* Input material
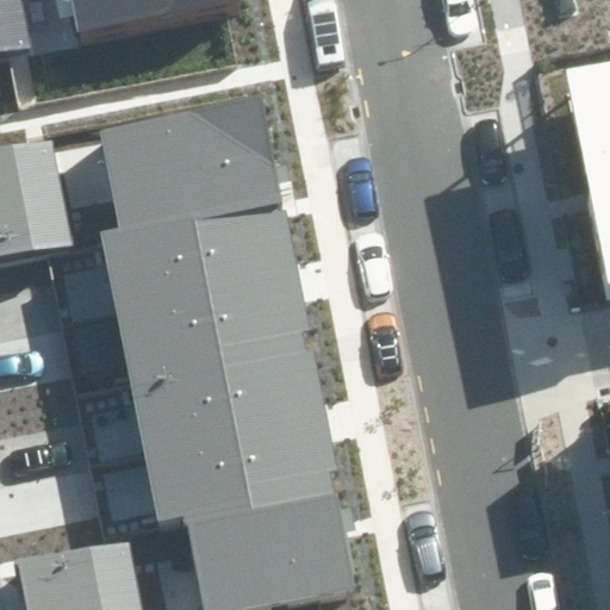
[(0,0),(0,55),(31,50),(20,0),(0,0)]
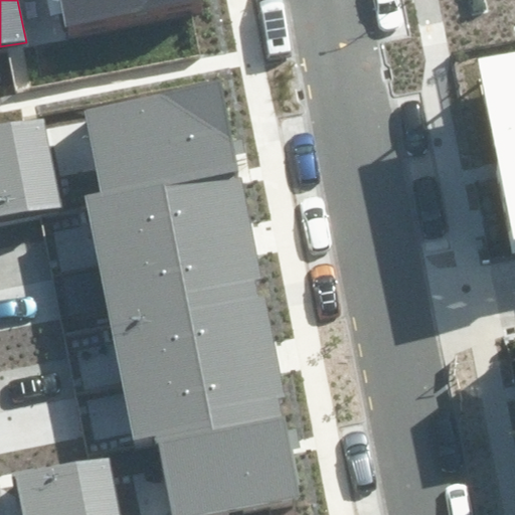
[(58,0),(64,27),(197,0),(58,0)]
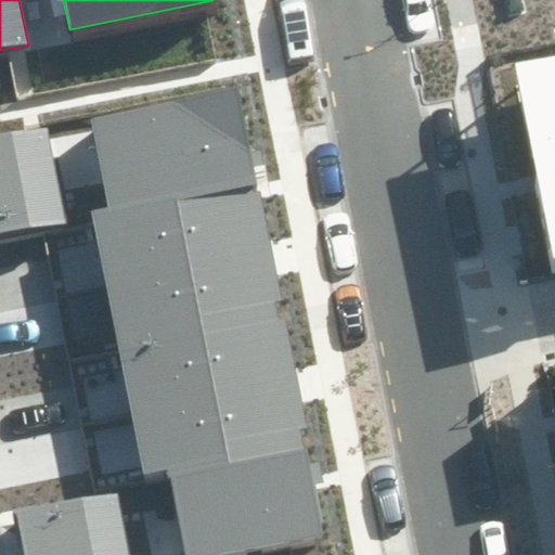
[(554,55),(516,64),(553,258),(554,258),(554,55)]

==

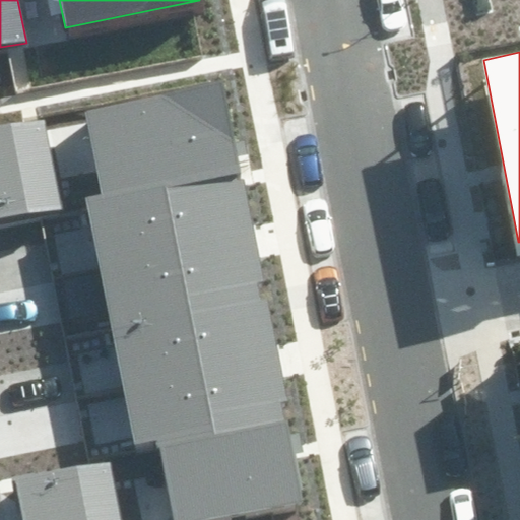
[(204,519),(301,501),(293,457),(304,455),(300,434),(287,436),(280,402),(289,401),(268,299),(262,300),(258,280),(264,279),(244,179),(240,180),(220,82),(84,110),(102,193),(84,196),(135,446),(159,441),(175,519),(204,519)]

* * *

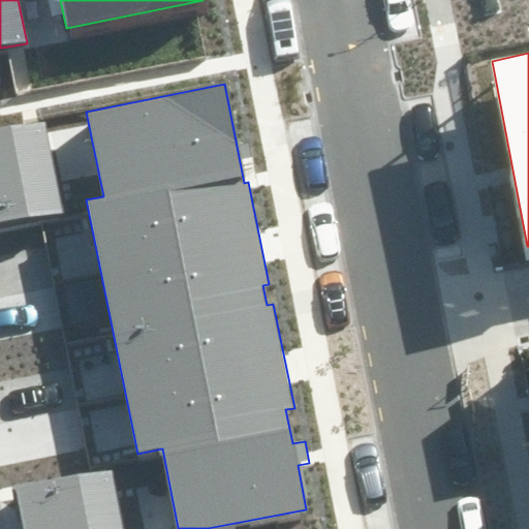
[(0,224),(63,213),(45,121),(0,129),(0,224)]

* Problem to solve
Given the listing above, retype only the span of lines from the line with "[(58,0),(64,27),(197,0),(58,0)]" up to and including the line with "[(554,55),(516,64),(553,258),(554,258),(554,55)]", exactly as it stands and without pictures.

* The completed task
[(58,0),(64,27),(197,0),(58,0)]
[(554,55),(516,64),(553,258),(554,258),(554,55)]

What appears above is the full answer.